→ Material for this task
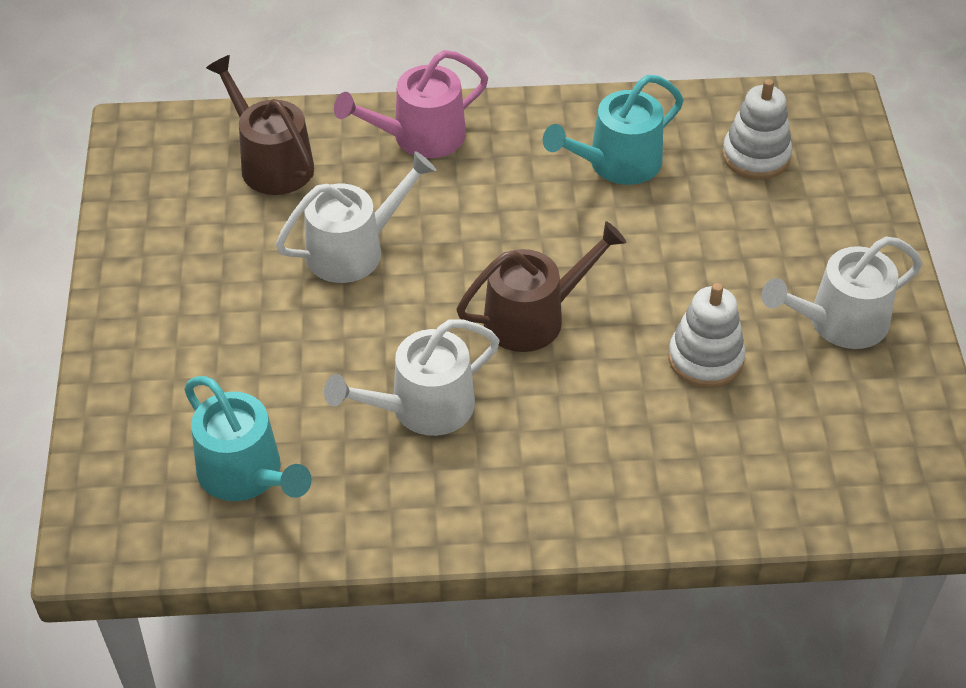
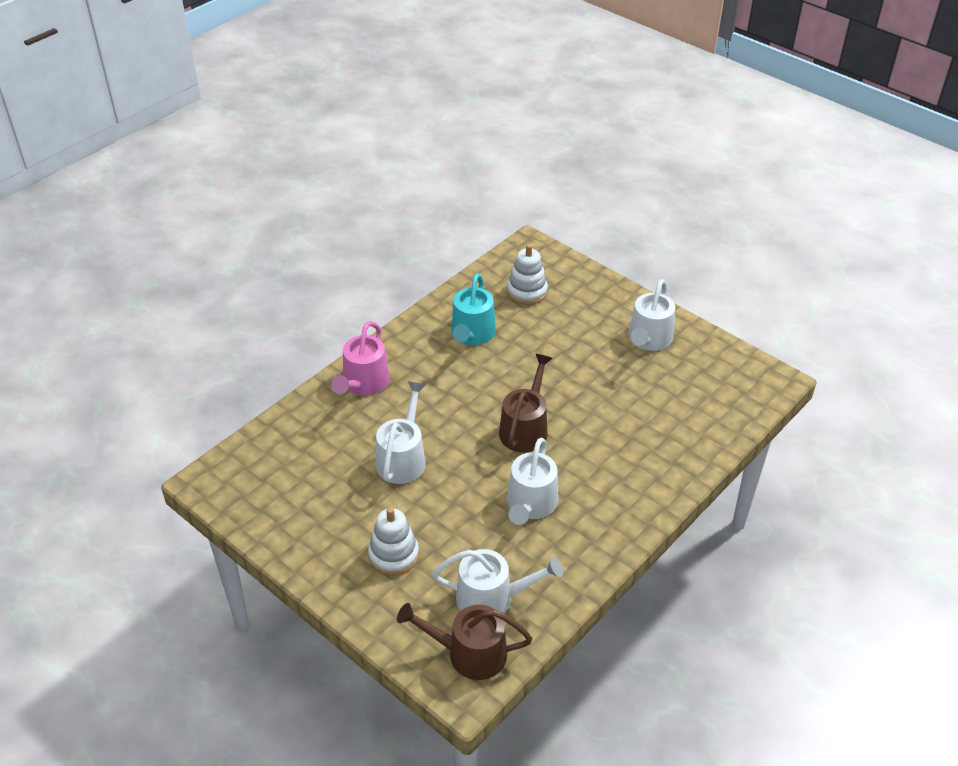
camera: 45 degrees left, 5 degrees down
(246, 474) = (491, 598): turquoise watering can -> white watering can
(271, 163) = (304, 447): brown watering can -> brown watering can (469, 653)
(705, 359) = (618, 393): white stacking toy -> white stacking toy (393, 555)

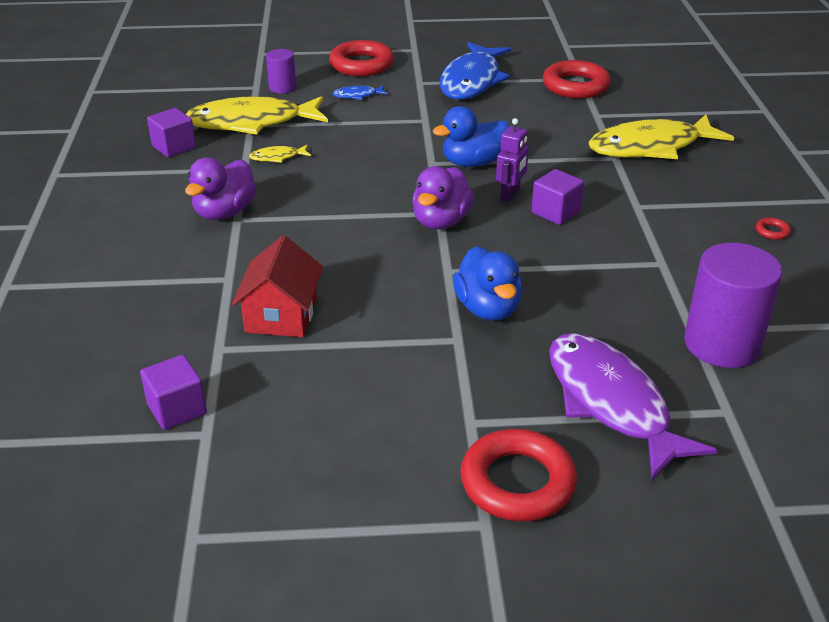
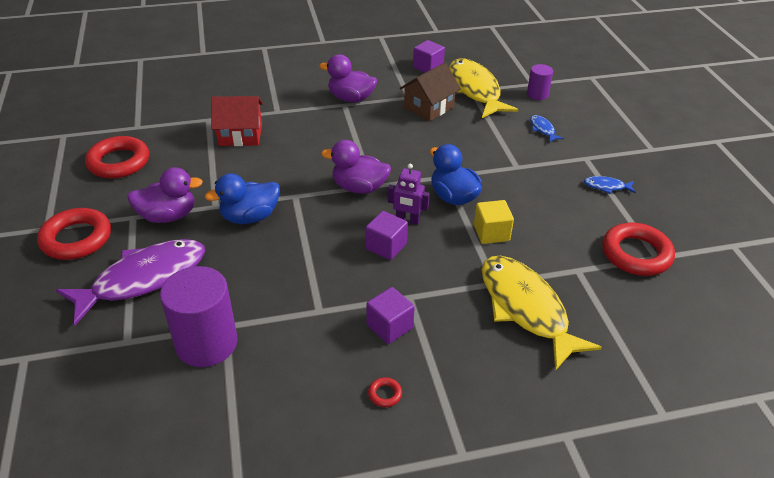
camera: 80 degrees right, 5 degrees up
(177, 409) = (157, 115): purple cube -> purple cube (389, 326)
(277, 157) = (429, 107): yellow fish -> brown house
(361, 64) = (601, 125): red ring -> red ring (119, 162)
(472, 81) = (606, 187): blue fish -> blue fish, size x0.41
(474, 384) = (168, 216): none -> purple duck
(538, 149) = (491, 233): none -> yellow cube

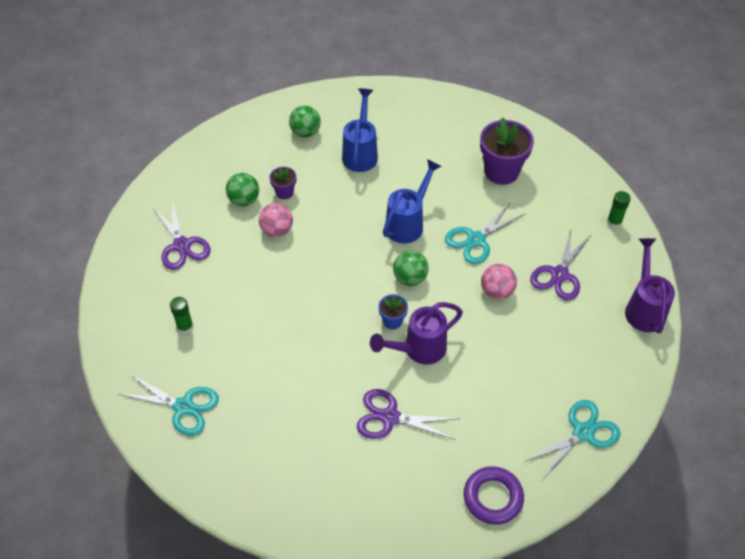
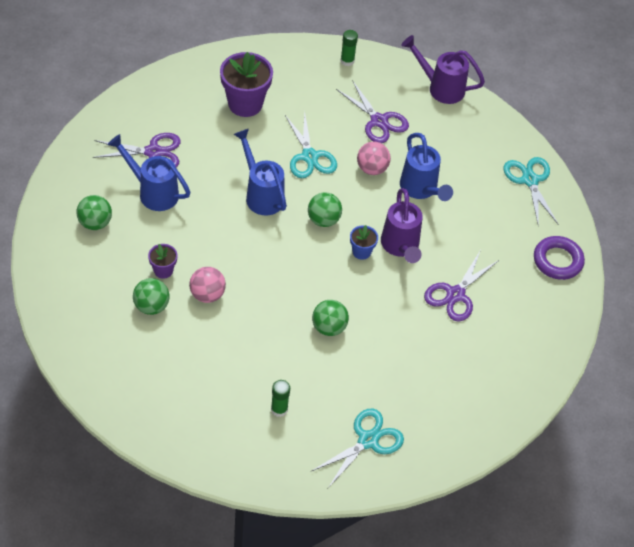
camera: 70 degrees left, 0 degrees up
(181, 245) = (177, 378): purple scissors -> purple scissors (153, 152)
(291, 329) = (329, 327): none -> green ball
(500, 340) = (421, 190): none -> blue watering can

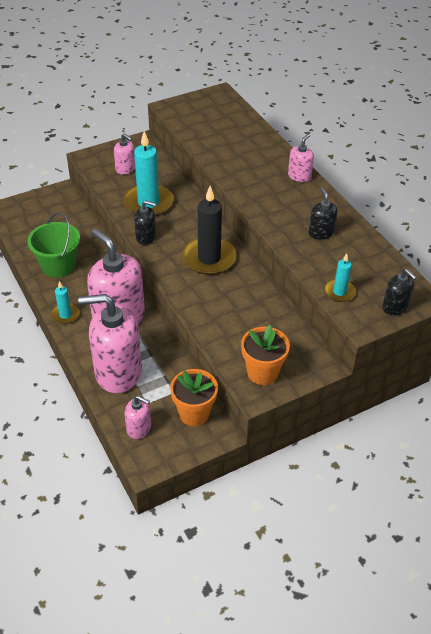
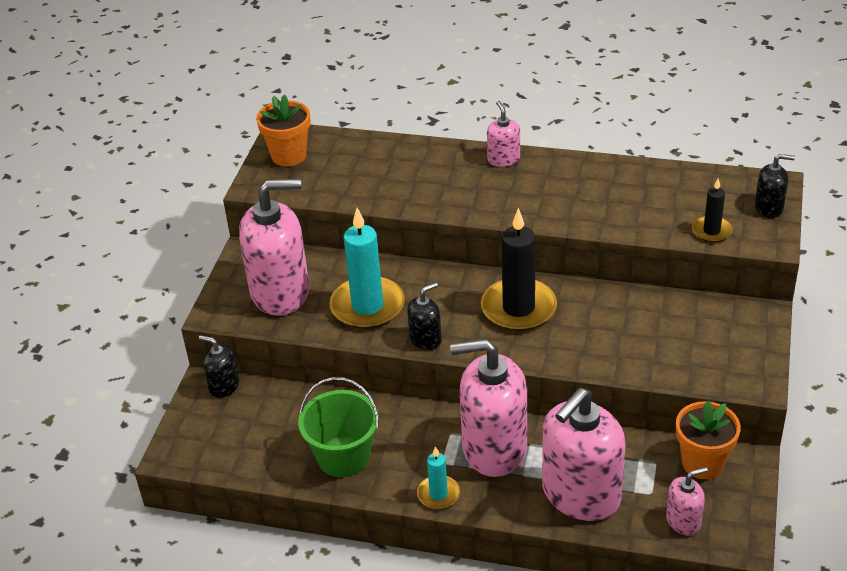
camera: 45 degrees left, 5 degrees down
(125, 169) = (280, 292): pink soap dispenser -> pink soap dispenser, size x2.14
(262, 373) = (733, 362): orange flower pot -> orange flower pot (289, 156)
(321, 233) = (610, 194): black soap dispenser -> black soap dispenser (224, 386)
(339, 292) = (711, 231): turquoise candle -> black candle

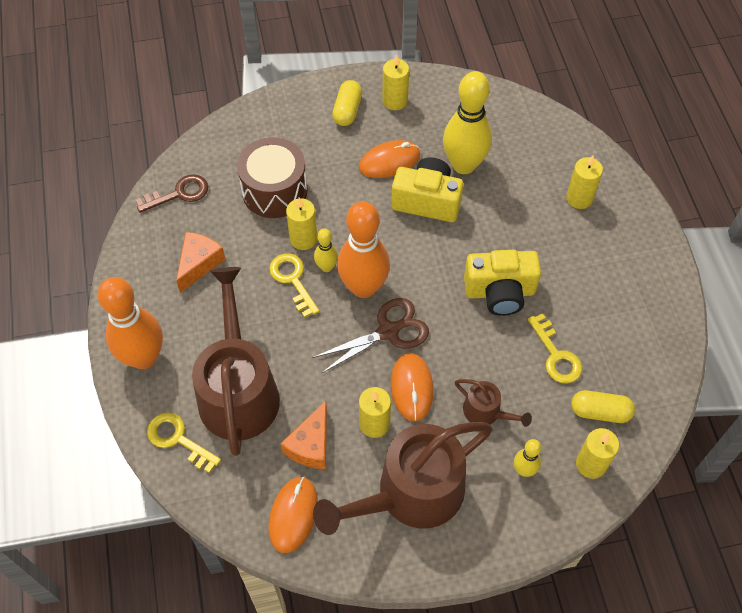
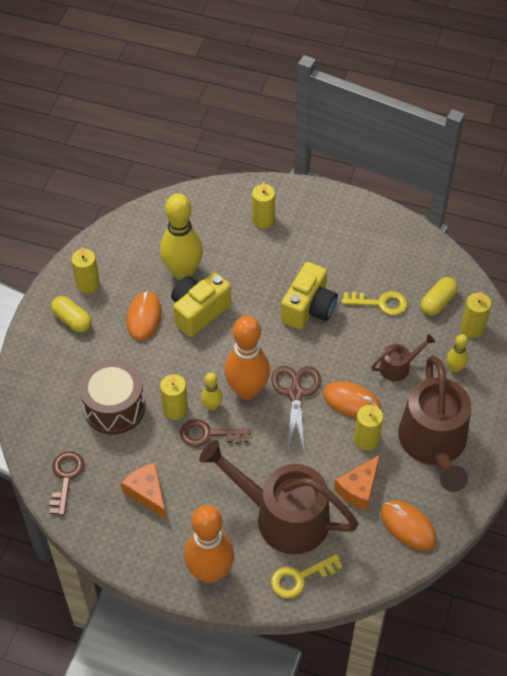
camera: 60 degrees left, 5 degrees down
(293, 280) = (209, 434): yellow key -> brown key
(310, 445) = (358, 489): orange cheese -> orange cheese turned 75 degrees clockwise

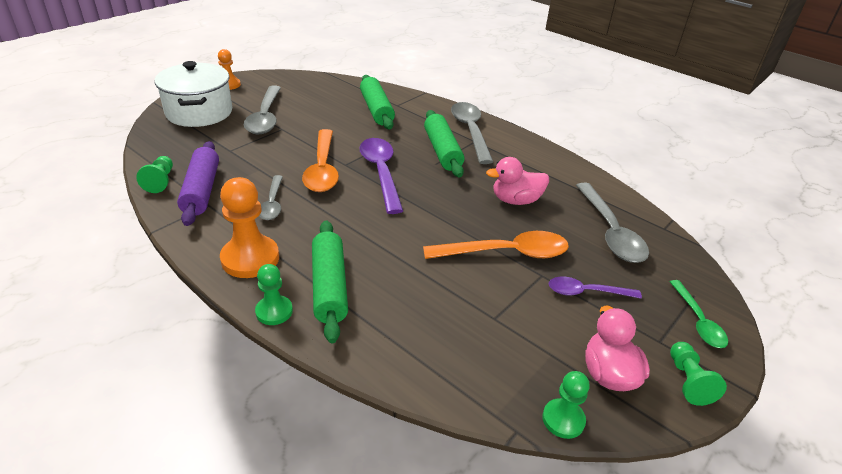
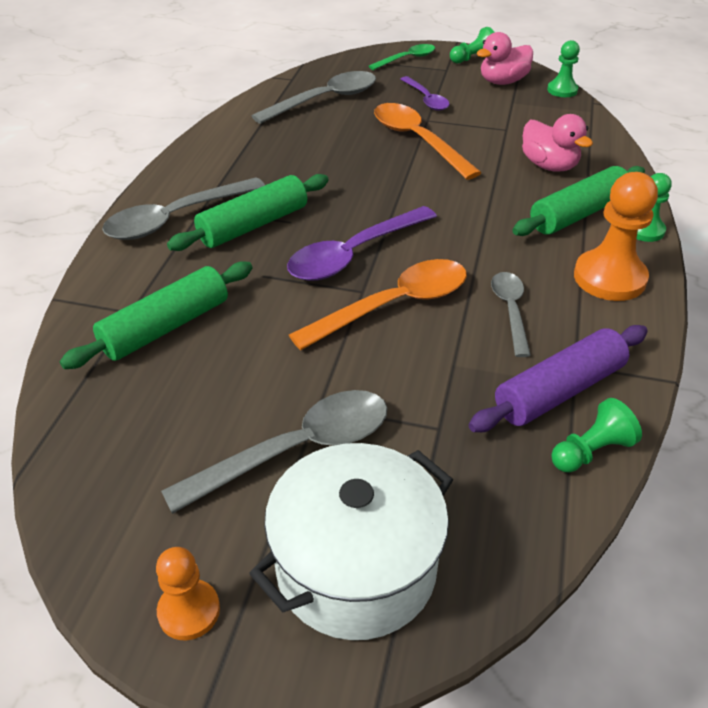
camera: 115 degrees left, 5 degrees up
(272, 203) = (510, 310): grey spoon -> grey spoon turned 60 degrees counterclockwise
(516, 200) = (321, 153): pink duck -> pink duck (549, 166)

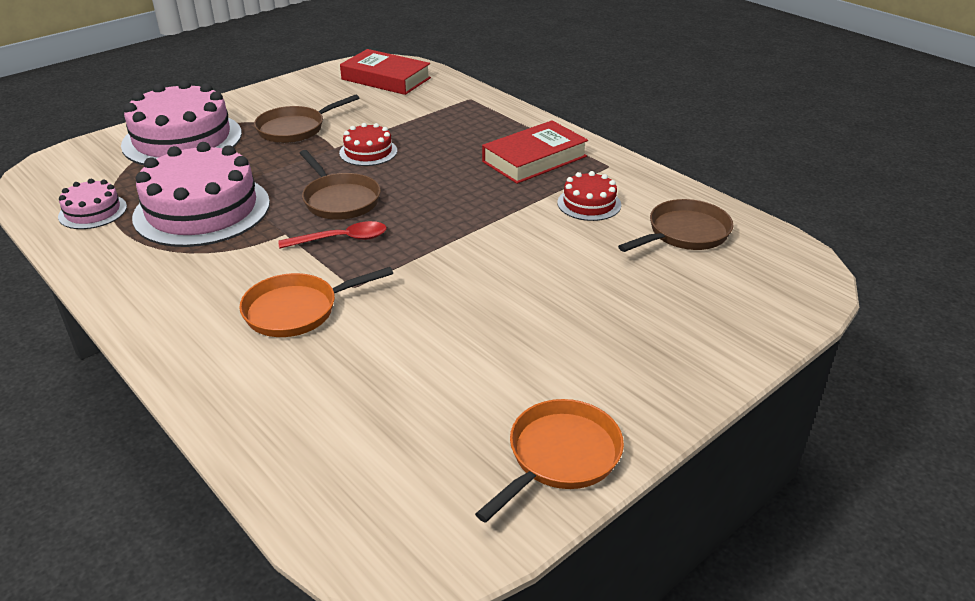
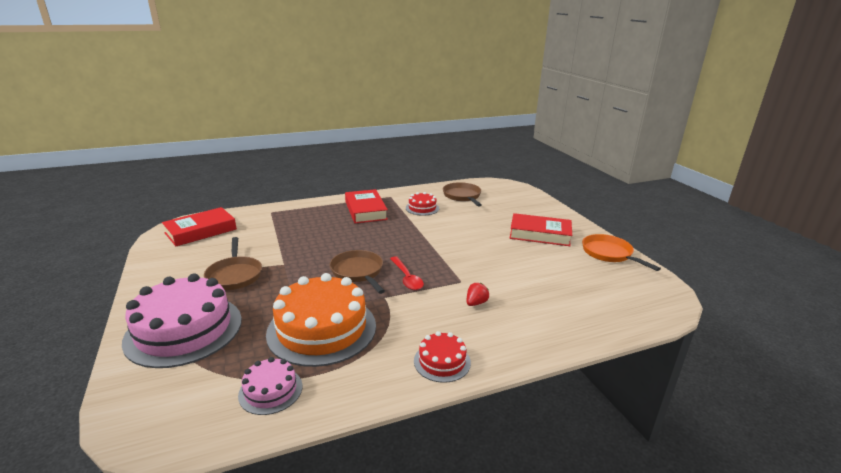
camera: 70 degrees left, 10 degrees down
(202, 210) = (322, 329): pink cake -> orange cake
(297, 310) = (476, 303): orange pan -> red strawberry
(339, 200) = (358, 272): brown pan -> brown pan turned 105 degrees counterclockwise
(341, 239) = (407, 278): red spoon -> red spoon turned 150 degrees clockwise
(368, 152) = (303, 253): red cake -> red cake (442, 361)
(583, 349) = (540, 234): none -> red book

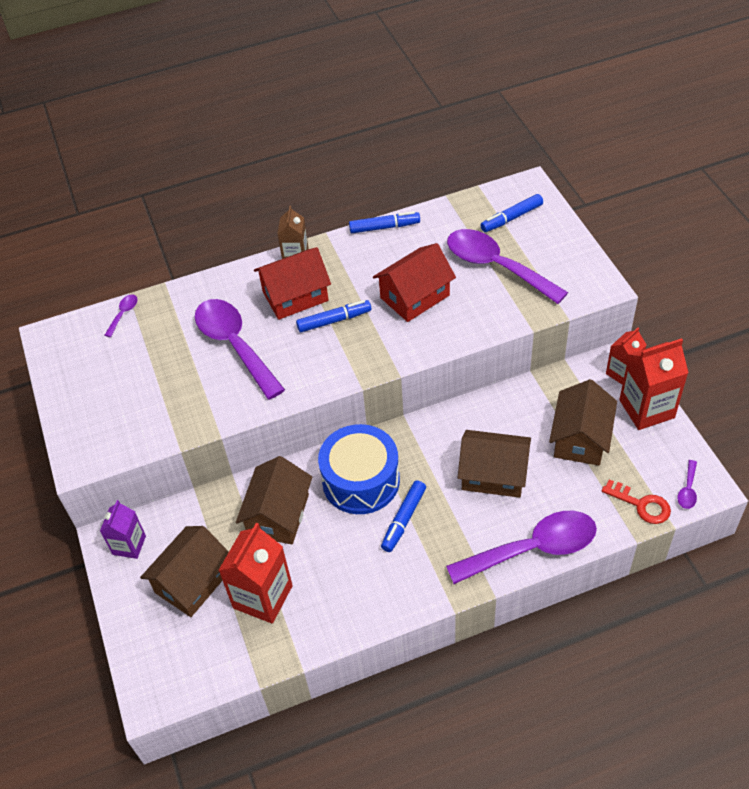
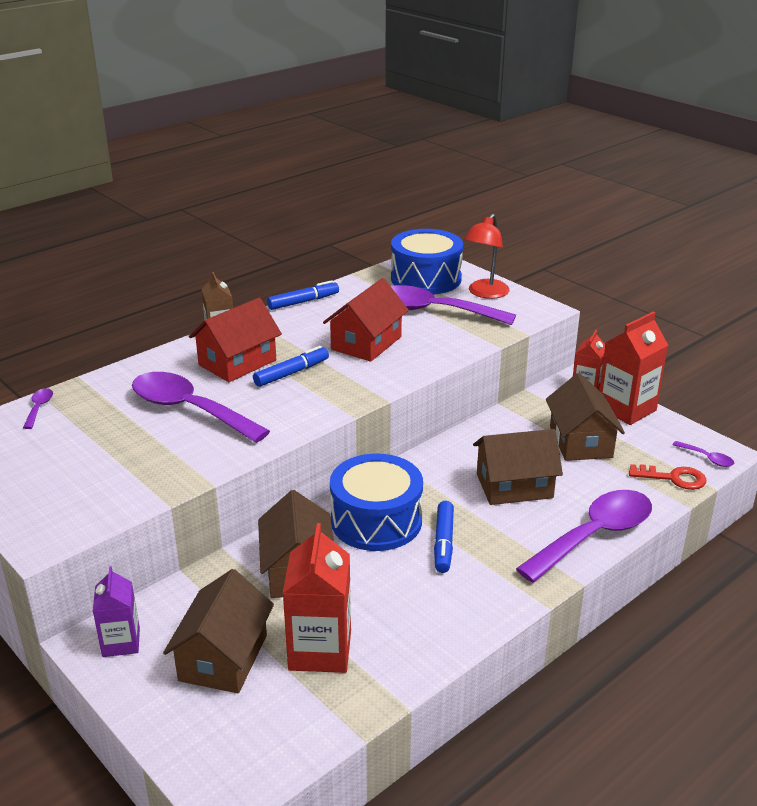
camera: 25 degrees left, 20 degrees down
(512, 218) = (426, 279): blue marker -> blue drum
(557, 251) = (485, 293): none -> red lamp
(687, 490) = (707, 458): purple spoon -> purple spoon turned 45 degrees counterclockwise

→ Work item
Above are the records; report each line in them that includes the word "watering".

→ Task result
(246, 474) = (491, 598): turquoise watering can -> white watering can
(271, 163) = (304, 447): brown watering can -> brown watering can (469, 653)
(500, 340) = (421, 190): none -> blue watering can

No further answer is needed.